* _What the exercise asks_:
Please write out every record exactly, but keep any images out of it.

* _Study material_:
-- Opening Marker --

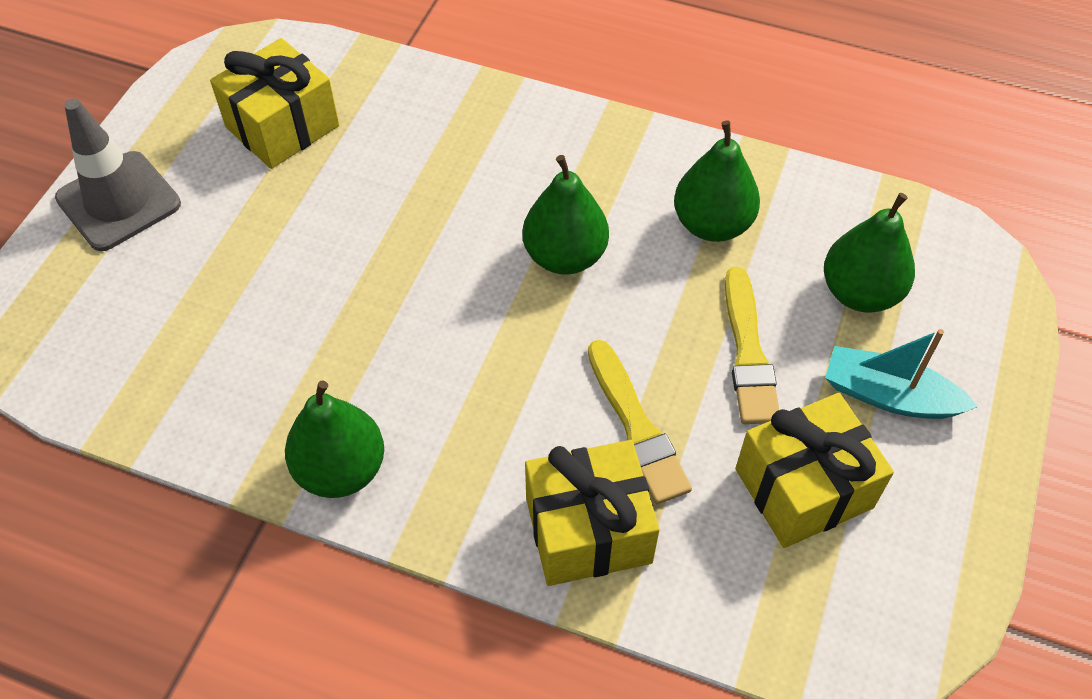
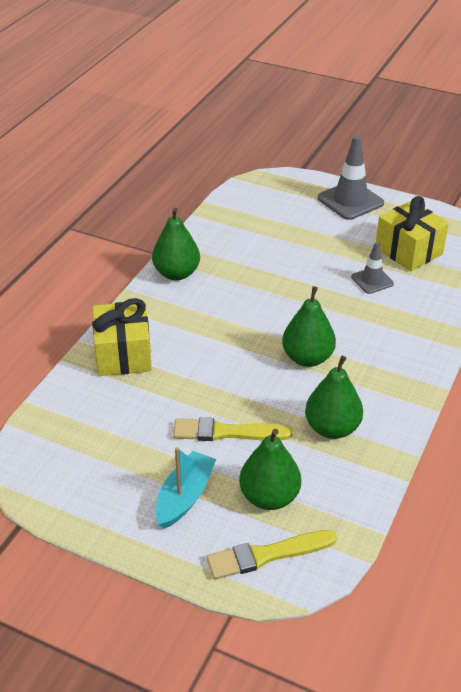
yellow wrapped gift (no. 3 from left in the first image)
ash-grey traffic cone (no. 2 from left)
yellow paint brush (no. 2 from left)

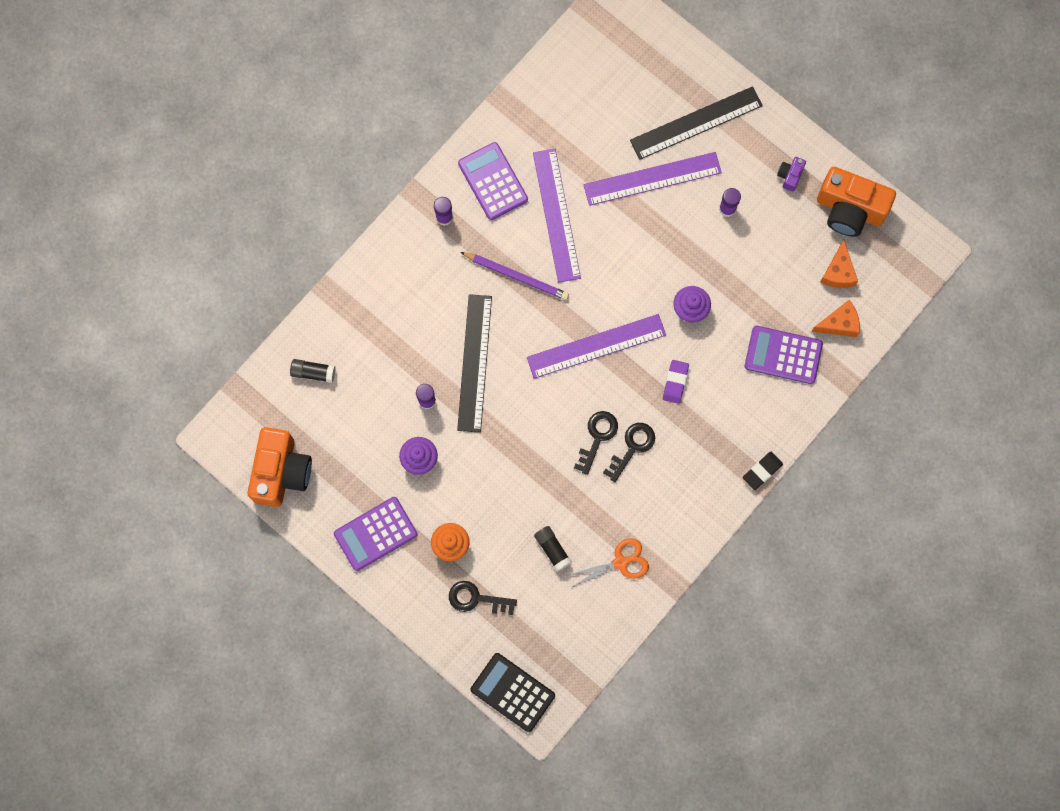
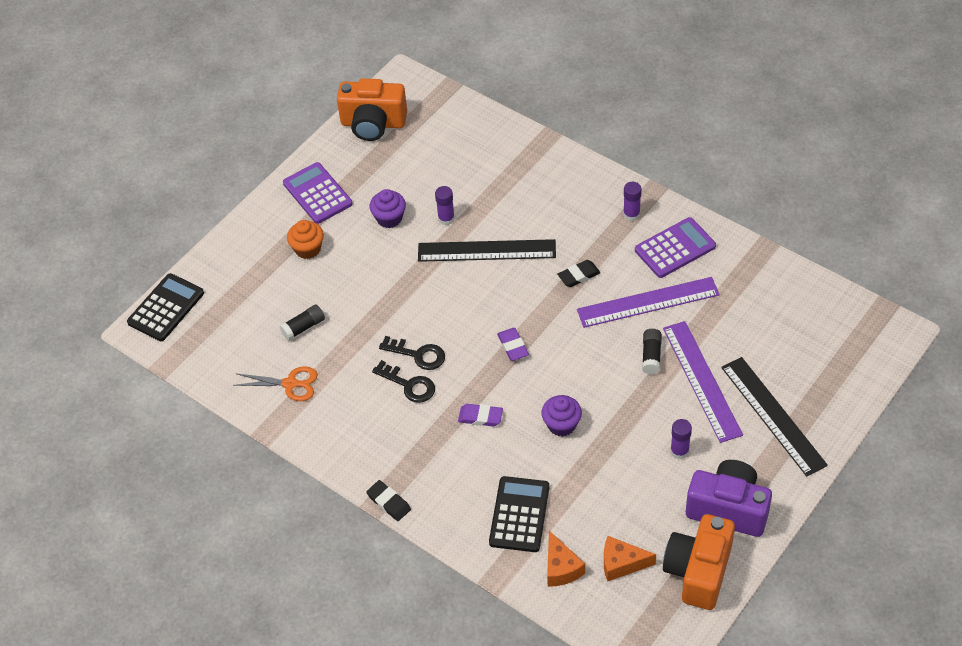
black latchkey (no. 1 from left in the first image)
black glue stick (no. 2 from left)
black gum eraser (no. 2 from left)
violet gum eraser (no. 2 from left)
black pocket calculator (no. 2 from left)
orange scissors
violet compact camera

-- Closing Marker --

* _Result_:
yellow wrapped gift (no. 3 from left in the first image)
ash-grey traffic cone (no. 2 from left)
yellow paint brush (no. 2 from left)

black latchkey (no. 1 from left in the first image)
black glue stick (no. 2 from left)
black gum eraser (no. 2 from left)
violet gum eraser (no. 2 from left)
black pocket calculator (no. 2 from left)
orange scissors
violet compact camera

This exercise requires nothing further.